#### [ASSIGNMENT]
Everything in the listing below from the line containing "black watering can: 1 -> 2" through the line containing "turquoise watering can: 1 -> 0" must be repeated exactly; the remaining lines are not wanted.

#### [EXERCISE INPUT]

╔══

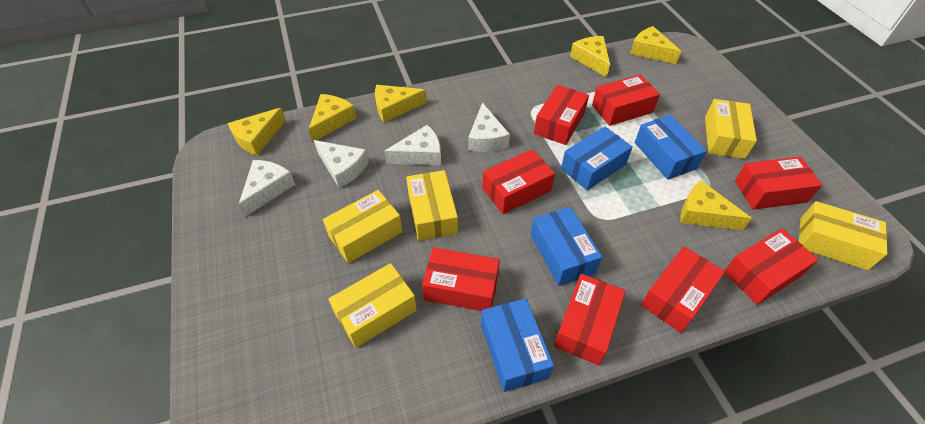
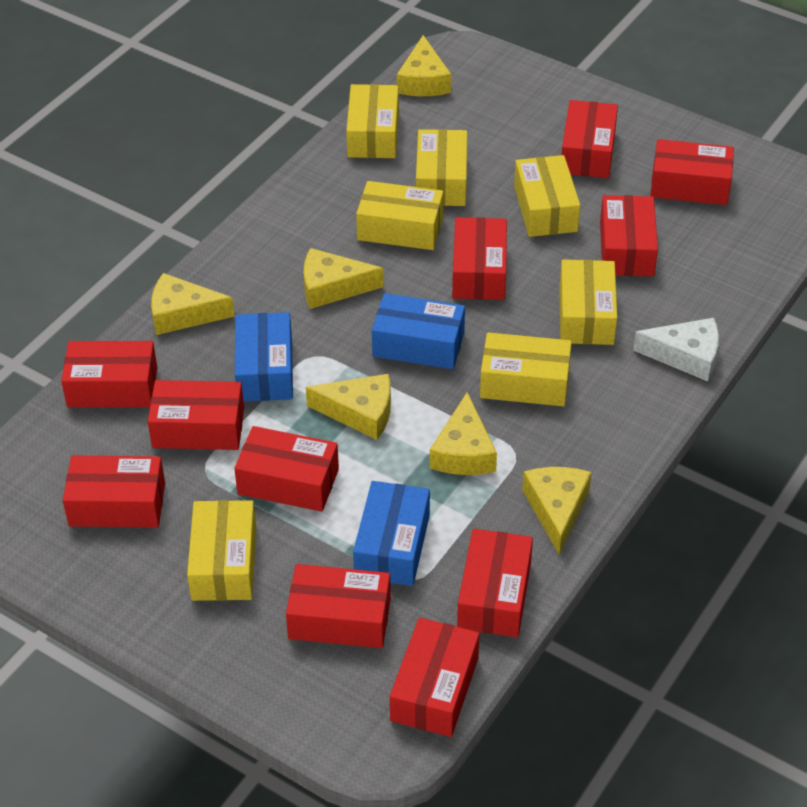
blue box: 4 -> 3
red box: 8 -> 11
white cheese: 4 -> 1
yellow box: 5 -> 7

╚══
╔══

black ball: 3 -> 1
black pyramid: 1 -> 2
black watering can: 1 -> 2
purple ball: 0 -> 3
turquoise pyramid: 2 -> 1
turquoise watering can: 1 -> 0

╚══

#### [SOLUTION TO THIS EXERCISE]
black watering can: 1 -> 2
purple ball: 0 -> 3
turquoise pyramid: 2 -> 1
turquoise watering can: 1 -> 0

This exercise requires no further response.